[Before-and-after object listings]
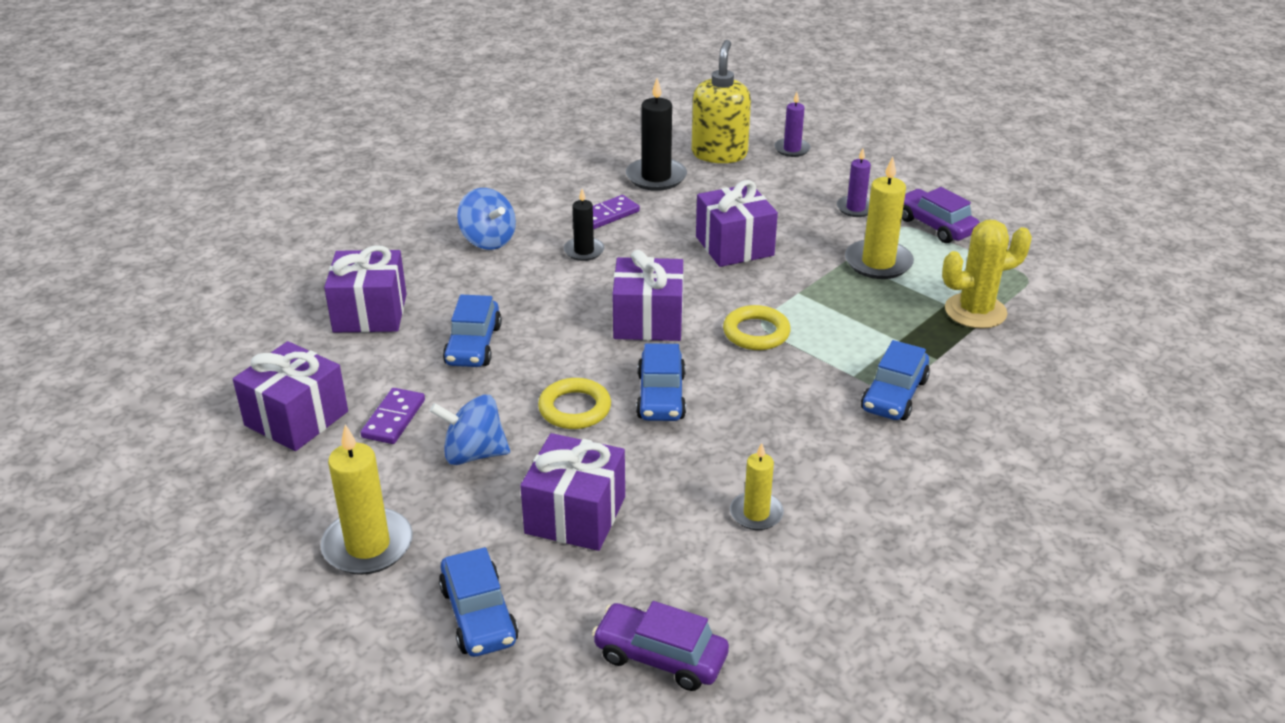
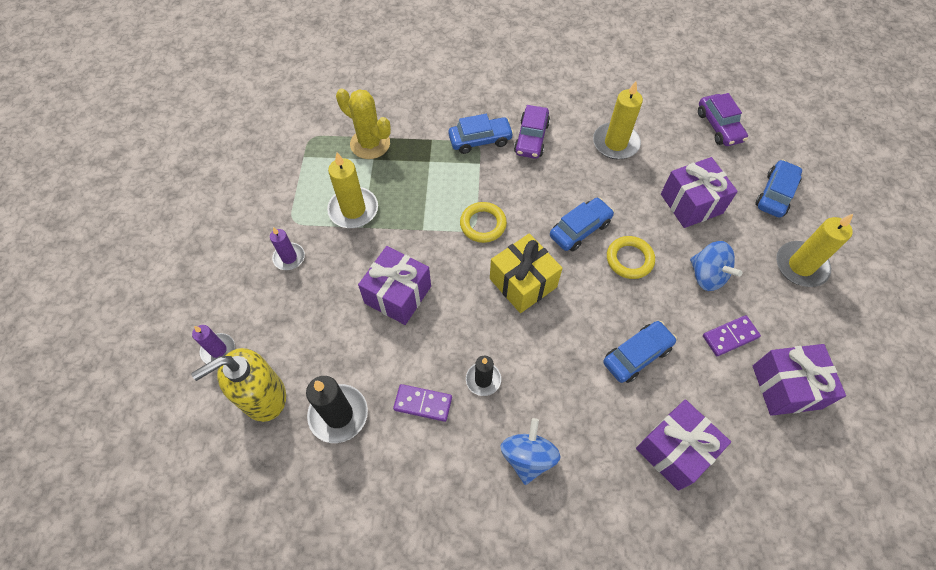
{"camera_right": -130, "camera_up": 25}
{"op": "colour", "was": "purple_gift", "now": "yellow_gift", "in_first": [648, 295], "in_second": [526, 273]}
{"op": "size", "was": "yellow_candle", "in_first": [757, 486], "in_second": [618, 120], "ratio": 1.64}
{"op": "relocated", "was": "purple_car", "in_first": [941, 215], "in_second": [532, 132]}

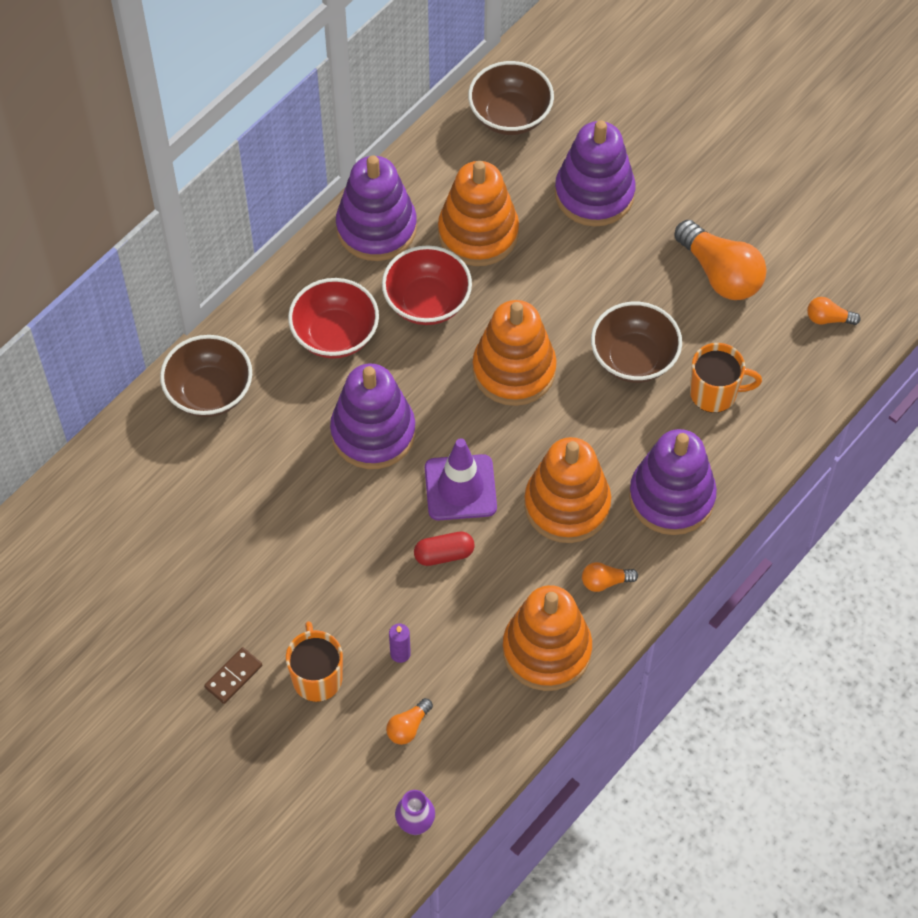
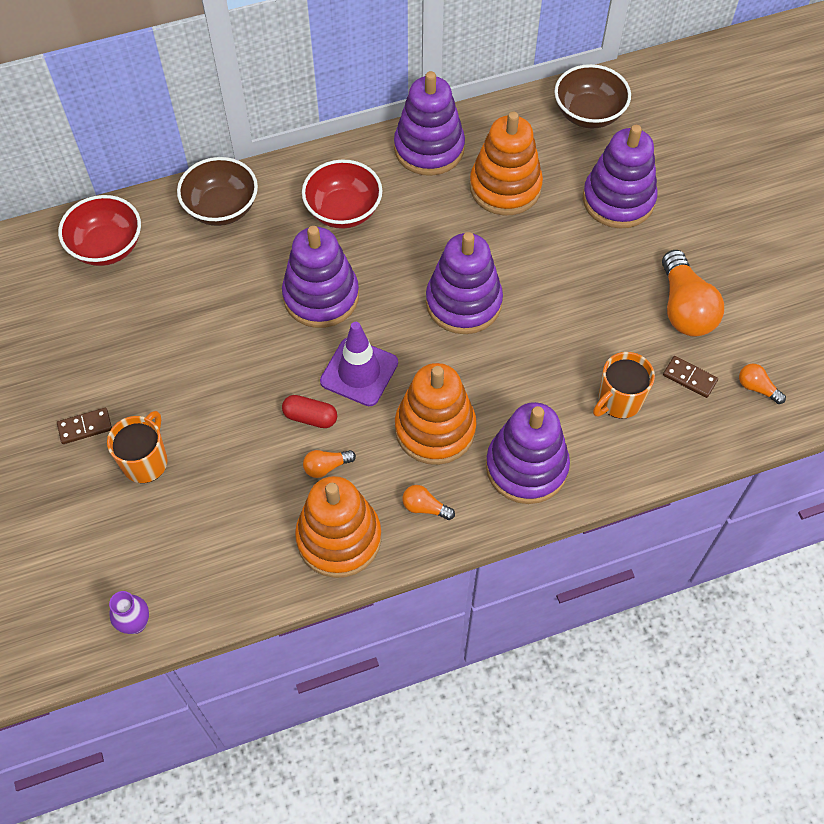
{"camera_right": 30, "camera_up": 0}
{"op": "relocated", "was": "red_bowl", "in_first": [427, 285], "in_second": [99, 230]}
{"op": "relocated", "was": "orange_light_bulb", "in_first": [409, 721], "in_second": [329, 464]}
{"op": "missing", "was": "purple_candle", "in_first": [400, 643]}
{"op": "colour", "was": "orange_stacking_toy", "now": "purple_stacking_toy", "in_first": [514, 353], "in_second": [464, 283]}
{"op": "missing", "was": "brown_bowl", "in_first": [636, 342]}
{"op": "spun", "was": "orange_mug", "in_first": [726, 378], "in_second": [624, 385], "clockwise": 105}
{"op": "appeared", "now": "brown_domino", "in_second": [690, 377]}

## What the exercise asks
Without any pictures, output the entries above exactly as they appear.

## Completed task
{"camera_right": -130, "camera_up": 25}
{"op": "colour", "was": "purple_gift", "now": "yellow_gift", "in_first": [648, 295], "in_second": [526, 273]}
{"op": "size", "was": "yellow_candle", "in_first": [757, 486], "in_second": [618, 120], "ratio": 1.64}
{"op": "relocated", "was": "purple_car", "in_first": [941, 215], "in_second": [532, 132]}

{"camera_right": 30, "camera_up": 0}
{"op": "relocated", "was": "red_bowl", "in_first": [427, 285], "in_second": [99, 230]}
{"op": "relocated", "was": "orange_light_bulb", "in_first": [409, 721], "in_second": [329, 464]}
{"op": "missing", "was": "purple_candle", "in_first": [400, 643]}
{"op": "colour", "was": "orange_stacking_toy", "now": "purple_stacking_toy", "in_first": [514, 353], "in_second": [464, 283]}
{"op": "missing", "was": "brown_bowl", "in_first": [636, 342]}
{"op": "spun", "was": "orange_mug", "in_first": [726, 378], "in_second": [624, 385], "clockwise": 105}
{"op": "appeared", "now": "brown_domino", "in_second": [690, 377]}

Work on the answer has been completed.